==== SOURCE MATERIAL
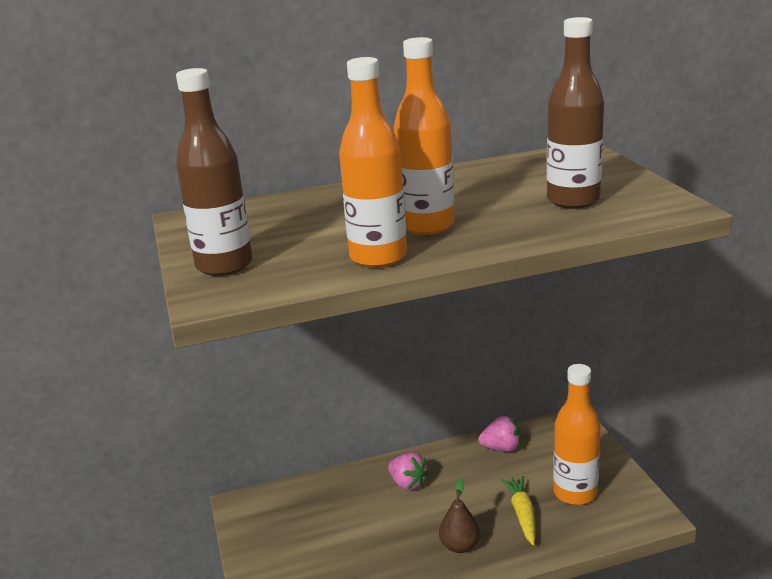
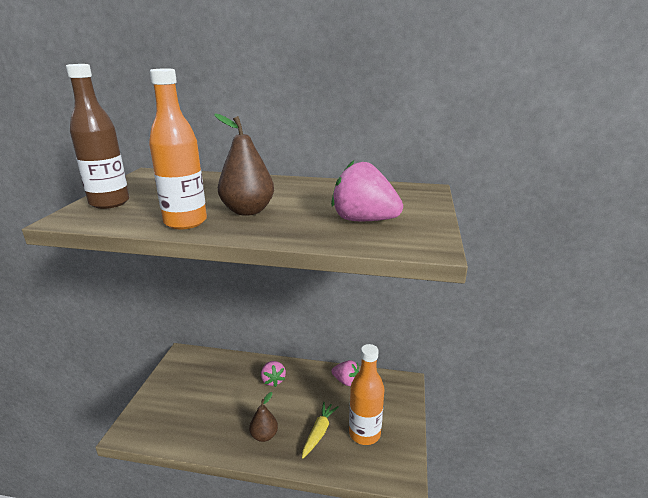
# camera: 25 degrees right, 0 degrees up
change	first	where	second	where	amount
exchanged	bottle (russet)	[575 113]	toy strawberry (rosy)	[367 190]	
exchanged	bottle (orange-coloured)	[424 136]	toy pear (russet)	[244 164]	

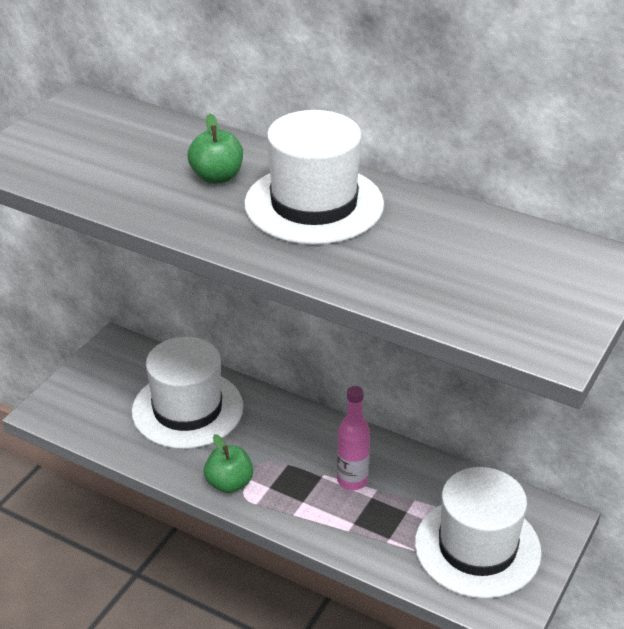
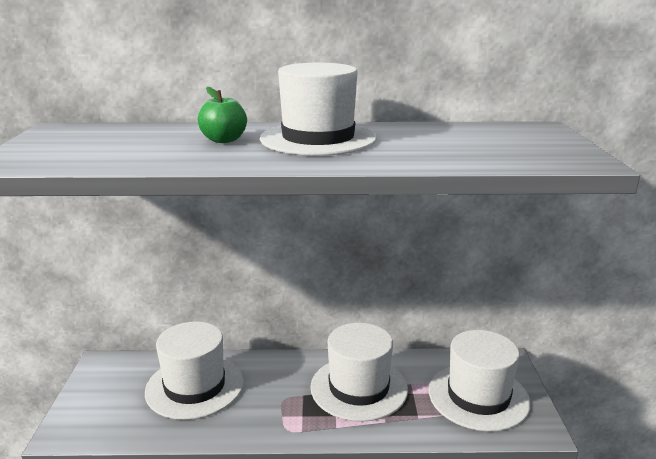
# camera: 30 degrees left, 15 degrees down
change	first	where	second	where	amount
exchanged	bottle (rosy)	[353 438]	hat (pure white)	[359 372]	
missing	apple fruit (emerald)	[228 463]			

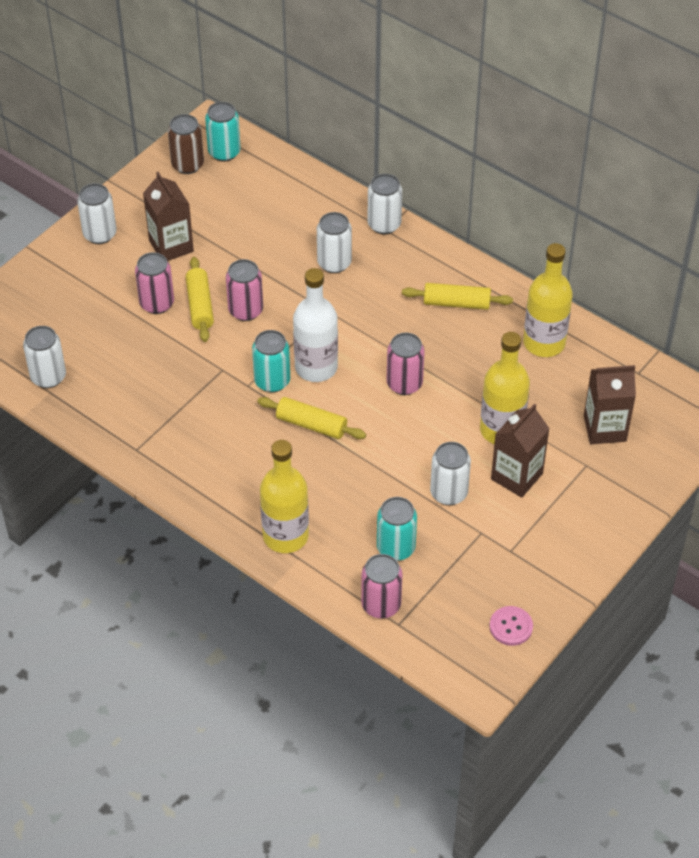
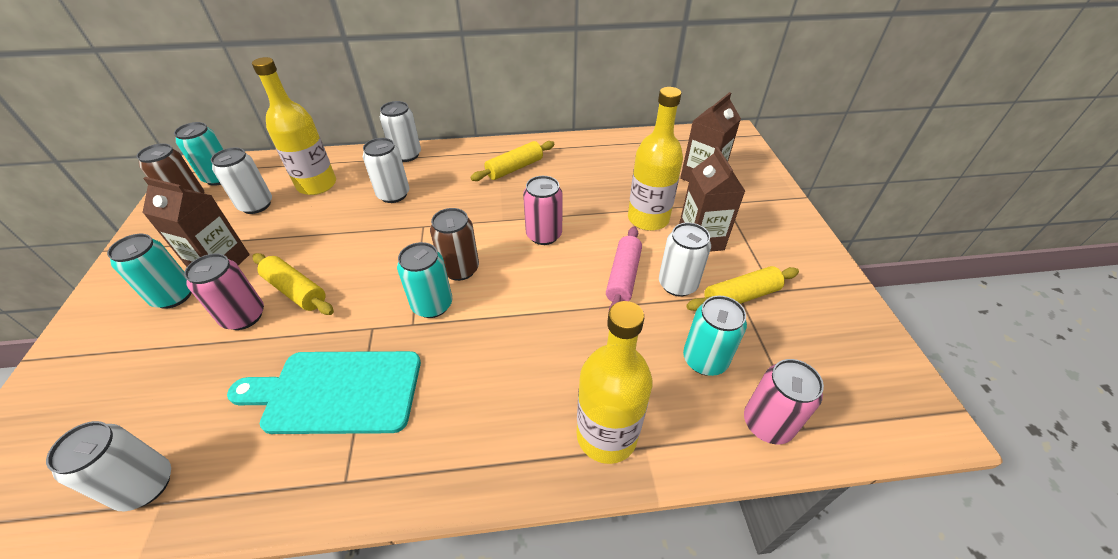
# camera: 45 degrees left, 5 degrees down
change	first	where	second	where	amount
relocated	soda can (pure white)	[97 213]		[241 181]	
relocated	bottle (golden)	[548 300]		[294 126]	
missing	soda can (rosy)	[244 290]			
exchanged	bottle (pure white)	[315 325]	soda can (russet)	[454 244]	
relocated	dough roller (golden)	[311 418]		[742 288]	
missing	shirt button (rosy)	[511 626]			
appeared			dough roller (rosy)	[624 268]	
appeared			soda can (turquoise)	[149 271]	
appeared			bread board (turquoise)	[324 392]	

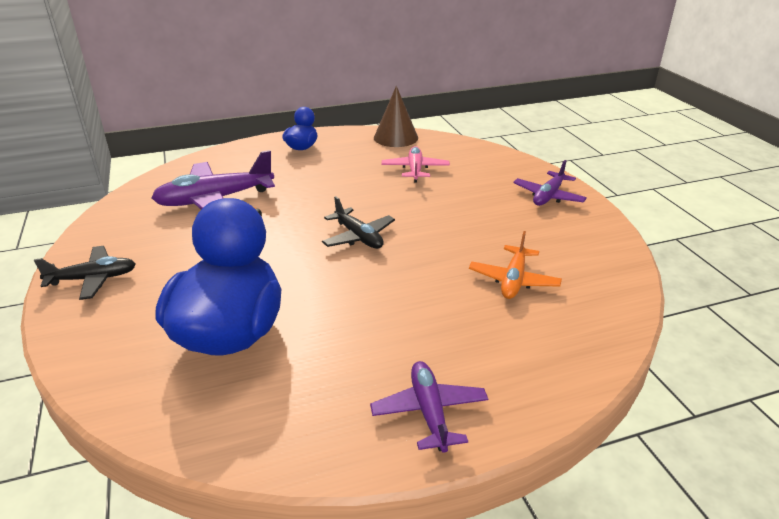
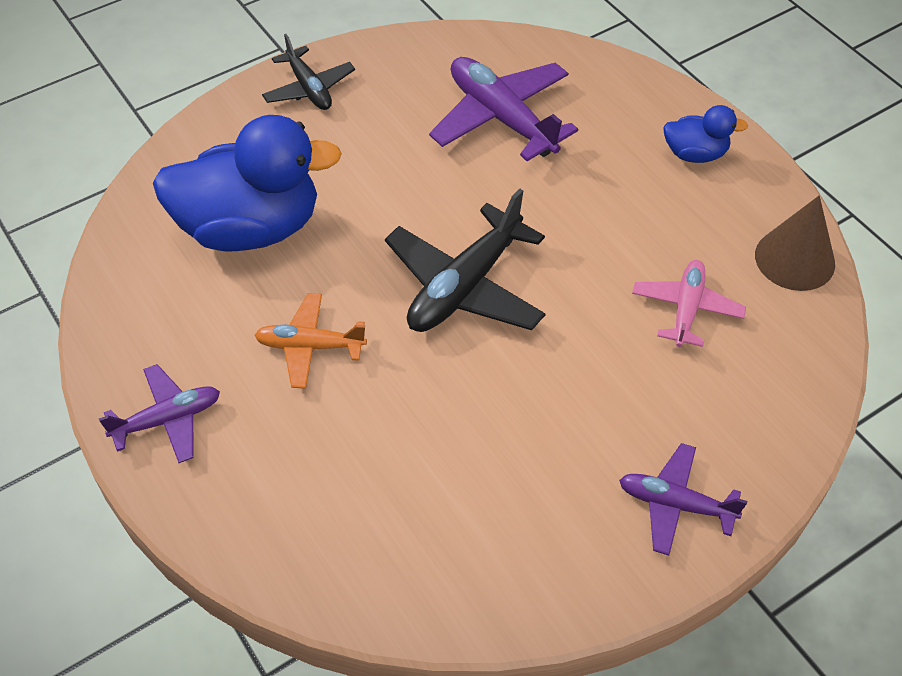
# camera: 75 degrees right, 20 degrees up
change	first	where	second	where	amount
spun	aeroplane (rosy)	[415 164]		[689 303]	60 degrees counterclockwise
size	aeroplane (jet-black)	[358 222]		[465 260]	x1.65
relocated	aeroplane (orange-coloured)	[515 265]		[311 341]	

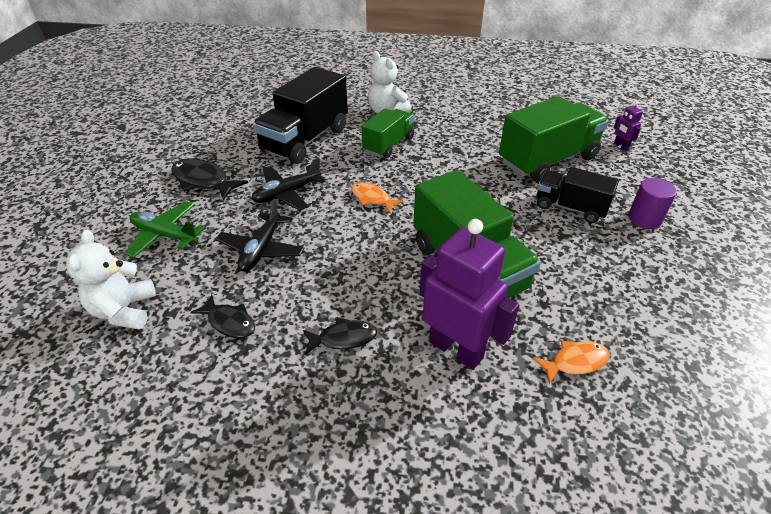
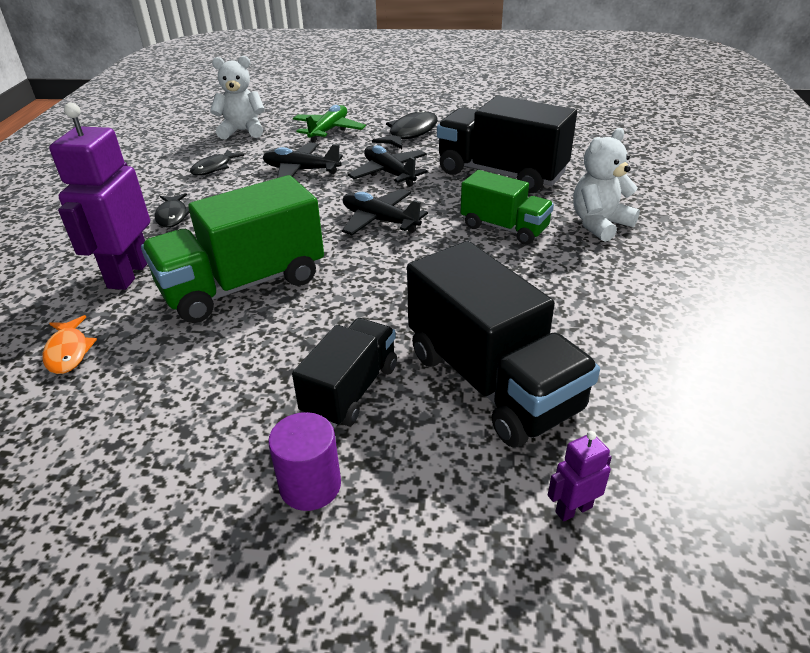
# camera: 90 degrees right, 5 degrees down
change	first	where	second	where	amount
colour	toy truck (emerald)	[554 139]	toy truck (jet-black)	[503 344]	
exchanged	fish (orange-coloured)	[377 197]	aeroplane (jet-black)	[385 212]	
spun	robot (royal purple)	[469 294]		[99 196]	150 degrees clockwise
========
→ PROBLEM STATEMENT: Would you mind returning each entry above word for word, skipping the images?

→ PROBLEM SOLUTION:
# camera: 25 degrees right, 0 degrees up
change	first	where	second	where	amount
exchanged	bottle (russet)	[575 113]	toy strawberry (rosy)	[367 190]	
exchanged	bottle (orange-coloured)	[424 136]	toy pear (russet)	[244 164]	

# camera: 30 degrees left, 15 degrees down
change	first	where	second	where	amount
exchanged	bottle (rosy)	[353 438]	hat (pure white)	[359 372]	
missing	apple fruit (emerald)	[228 463]			

# camera: 45 degrees left, 5 degrees down
change	first	where	second	where	amount
relocated	soda can (pure white)	[97 213]		[241 181]	
relocated	bottle (golden)	[548 300]		[294 126]	
missing	soda can (rosy)	[244 290]			
exchanged	bottle (pure white)	[315 325]	soda can (russet)	[454 244]	
relocated	dough roller (golden)	[311 418]		[742 288]	
missing	shirt button (rosy)	[511 626]			
appeared			dough roller (rosy)	[624 268]	
appeared			soda can (turquoise)	[149 271]	
appeared			bread board (turquoise)	[324 392]	

# camera: 75 degrees right, 20 degrees up
change	first	where	second	where	amount
spun	aeroplane (rosy)	[415 164]		[689 303]	60 degrees counterclockwise
size	aeroplane (jet-black)	[358 222]		[465 260]	x1.65
relocated	aeroplane (orange-coloured)	[515 265]		[311 341]	

# camera: 90 degrees right, 5 degrees down
change	first	where	second	where	amount
colour	toy truck (emerald)	[554 139]	toy truck (jet-black)	[503 344]	
exchanged	fish (orange-coloured)	[377 197]	aeroplane (jet-black)	[385 212]	
spun	robot (royal purple)	[469 294]		[99 196]	150 degrees clockwise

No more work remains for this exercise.